What this task involves: For this exercise, return exactly the lines of the material below that begin at the one with "(209, 277) = (348, 241): grey book -> none" and stop after the one with "(508, 427) = (219, 504): orange".

** Data for analysis follows **

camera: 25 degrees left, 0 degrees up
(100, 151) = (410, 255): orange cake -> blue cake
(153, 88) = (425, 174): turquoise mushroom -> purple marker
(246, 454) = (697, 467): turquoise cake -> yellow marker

** End of Data for analysis **
** Data for analysis follows **

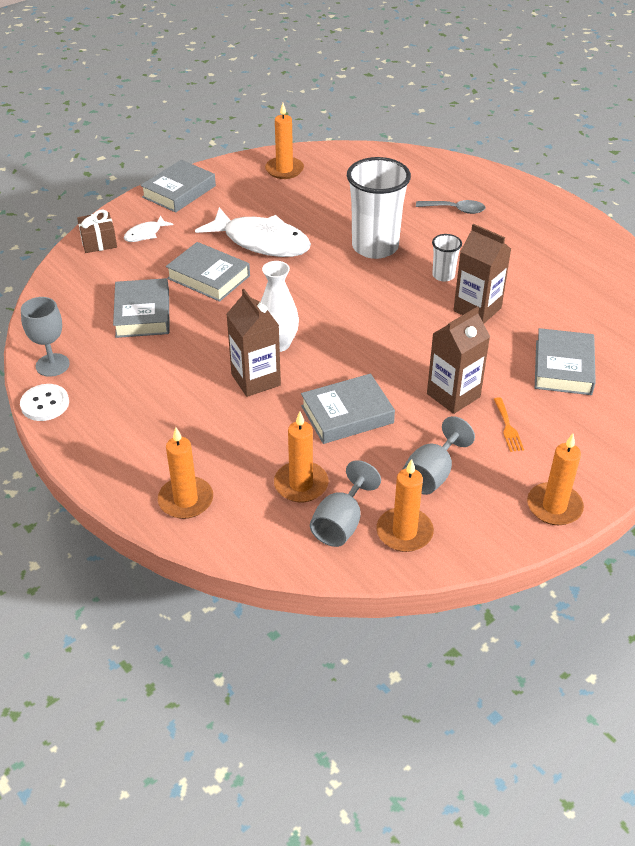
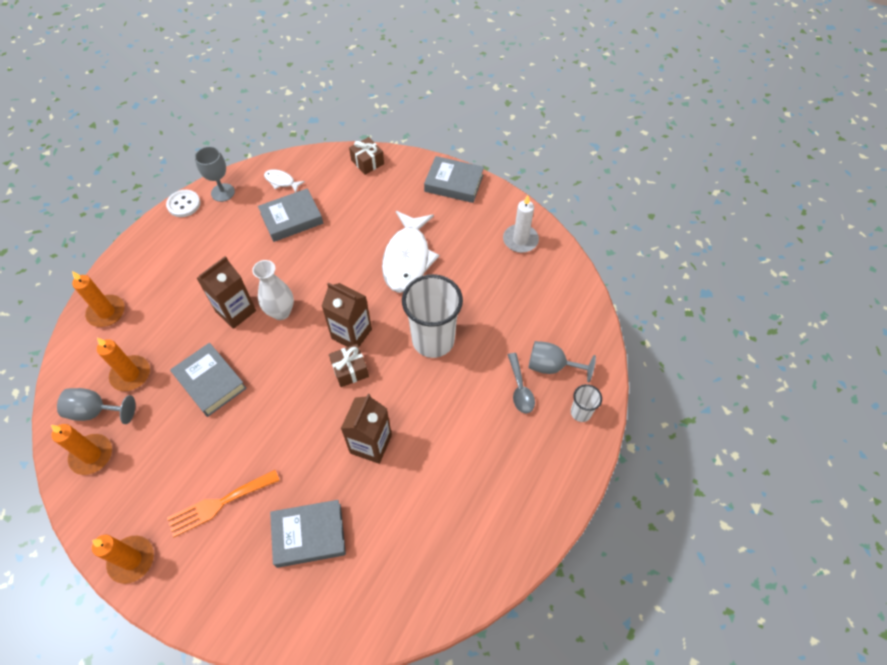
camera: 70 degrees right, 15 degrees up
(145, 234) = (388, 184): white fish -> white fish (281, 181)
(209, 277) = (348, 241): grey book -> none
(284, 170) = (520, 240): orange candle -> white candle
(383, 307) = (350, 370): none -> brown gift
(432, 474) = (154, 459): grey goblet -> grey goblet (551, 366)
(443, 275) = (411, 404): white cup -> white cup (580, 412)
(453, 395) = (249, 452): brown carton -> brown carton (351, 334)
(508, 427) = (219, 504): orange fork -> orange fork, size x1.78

** End of Data for analysis **

Exercise output:
(209, 277) = (348, 241): grey book -> none
(284, 170) = (520, 240): orange candle -> white candle
(383, 307) = (350, 370): none -> brown gift
(432, 474) = (154, 459): grey goblet -> grey goblet (551, 366)
(443, 275) = (411, 404): white cup -> white cup (580, 412)
(453, 395) = (249, 452): brown carton -> brown carton (351, 334)
(508, 427) = (219, 504): orange fork -> orange fork, size x1.78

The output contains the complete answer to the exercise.